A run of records
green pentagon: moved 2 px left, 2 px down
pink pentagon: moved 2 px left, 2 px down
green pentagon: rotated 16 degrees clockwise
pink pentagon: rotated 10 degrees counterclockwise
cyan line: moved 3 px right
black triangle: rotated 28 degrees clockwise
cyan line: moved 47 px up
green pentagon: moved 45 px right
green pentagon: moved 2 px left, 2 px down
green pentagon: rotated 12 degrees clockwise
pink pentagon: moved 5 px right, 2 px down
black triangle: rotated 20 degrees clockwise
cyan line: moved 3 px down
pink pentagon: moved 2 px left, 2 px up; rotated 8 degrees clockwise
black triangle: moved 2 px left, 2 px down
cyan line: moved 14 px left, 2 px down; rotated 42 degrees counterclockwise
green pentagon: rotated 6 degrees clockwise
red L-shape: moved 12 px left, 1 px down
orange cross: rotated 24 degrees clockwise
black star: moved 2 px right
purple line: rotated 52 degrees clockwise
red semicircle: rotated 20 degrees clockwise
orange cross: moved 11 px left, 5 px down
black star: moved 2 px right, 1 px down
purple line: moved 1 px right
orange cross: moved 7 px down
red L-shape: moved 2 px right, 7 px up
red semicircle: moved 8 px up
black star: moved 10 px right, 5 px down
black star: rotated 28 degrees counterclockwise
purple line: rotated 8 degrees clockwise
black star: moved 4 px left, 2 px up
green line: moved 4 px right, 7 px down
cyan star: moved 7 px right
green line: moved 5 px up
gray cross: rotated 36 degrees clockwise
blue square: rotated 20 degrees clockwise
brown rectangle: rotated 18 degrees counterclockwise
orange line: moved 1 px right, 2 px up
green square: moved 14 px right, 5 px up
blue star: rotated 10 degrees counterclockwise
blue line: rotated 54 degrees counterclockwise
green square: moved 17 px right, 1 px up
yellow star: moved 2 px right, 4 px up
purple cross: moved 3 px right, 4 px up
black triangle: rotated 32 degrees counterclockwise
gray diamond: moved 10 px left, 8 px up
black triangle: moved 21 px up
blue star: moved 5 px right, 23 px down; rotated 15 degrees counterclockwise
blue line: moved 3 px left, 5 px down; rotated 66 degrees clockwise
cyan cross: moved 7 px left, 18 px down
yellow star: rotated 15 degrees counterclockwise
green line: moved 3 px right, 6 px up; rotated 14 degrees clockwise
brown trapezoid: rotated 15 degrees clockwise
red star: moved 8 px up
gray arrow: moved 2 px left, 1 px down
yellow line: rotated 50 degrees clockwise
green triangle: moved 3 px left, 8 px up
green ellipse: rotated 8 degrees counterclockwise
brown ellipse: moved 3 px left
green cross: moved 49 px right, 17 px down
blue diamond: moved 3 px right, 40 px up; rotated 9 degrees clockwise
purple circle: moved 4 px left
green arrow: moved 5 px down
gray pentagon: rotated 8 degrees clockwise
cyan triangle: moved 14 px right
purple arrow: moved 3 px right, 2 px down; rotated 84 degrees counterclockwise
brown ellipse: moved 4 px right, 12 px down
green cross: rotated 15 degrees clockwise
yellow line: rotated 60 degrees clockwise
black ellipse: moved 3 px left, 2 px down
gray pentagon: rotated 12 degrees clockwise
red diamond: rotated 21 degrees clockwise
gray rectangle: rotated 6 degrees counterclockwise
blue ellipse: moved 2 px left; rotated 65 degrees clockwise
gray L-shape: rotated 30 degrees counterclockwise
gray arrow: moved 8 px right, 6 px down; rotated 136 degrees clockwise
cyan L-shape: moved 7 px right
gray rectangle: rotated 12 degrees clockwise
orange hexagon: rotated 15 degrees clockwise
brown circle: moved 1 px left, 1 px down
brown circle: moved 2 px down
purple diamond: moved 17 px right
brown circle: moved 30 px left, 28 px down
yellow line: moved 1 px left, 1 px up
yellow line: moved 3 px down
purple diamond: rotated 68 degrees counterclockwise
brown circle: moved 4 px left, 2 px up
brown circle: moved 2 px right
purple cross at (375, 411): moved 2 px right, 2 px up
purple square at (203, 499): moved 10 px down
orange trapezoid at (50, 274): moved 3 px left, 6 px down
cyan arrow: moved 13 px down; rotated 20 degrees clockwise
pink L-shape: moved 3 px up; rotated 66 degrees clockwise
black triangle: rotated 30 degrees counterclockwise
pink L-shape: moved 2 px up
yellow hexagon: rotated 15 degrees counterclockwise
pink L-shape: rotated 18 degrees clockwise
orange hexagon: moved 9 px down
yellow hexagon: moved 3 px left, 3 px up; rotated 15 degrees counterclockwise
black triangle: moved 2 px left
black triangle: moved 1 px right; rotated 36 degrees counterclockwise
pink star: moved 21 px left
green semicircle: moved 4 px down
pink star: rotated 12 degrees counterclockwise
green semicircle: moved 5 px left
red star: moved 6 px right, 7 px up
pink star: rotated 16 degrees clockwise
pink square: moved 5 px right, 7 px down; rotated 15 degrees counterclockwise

DIRECTION:
Please copy the items above word for word, from the first one through the line containing "cyan line: moved 14", both included.

SOLUTION FOR THIS TASK:
green pentagon: moved 2 px left, 2 px down
pink pentagon: moved 2 px left, 2 px down
green pentagon: rotated 16 degrees clockwise
pink pentagon: rotated 10 degrees counterclockwise
cyan line: moved 3 px right
black triangle: rotated 28 degrees clockwise
cyan line: moved 47 px up
green pentagon: moved 45 px right
green pentagon: moved 2 px left, 2 px down
green pentagon: rotated 12 degrees clockwise
pink pentagon: moved 5 px right, 2 px down
black triangle: rotated 20 degrees clockwise
cyan line: moved 3 px down
pink pentagon: moved 2 px left, 2 px up; rotated 8 degrees clockwise
black triangle: moved 2 px left, 2 px down
cyan line: moved 14 px left, 2 px down; rotated 42 degrees counterclockwise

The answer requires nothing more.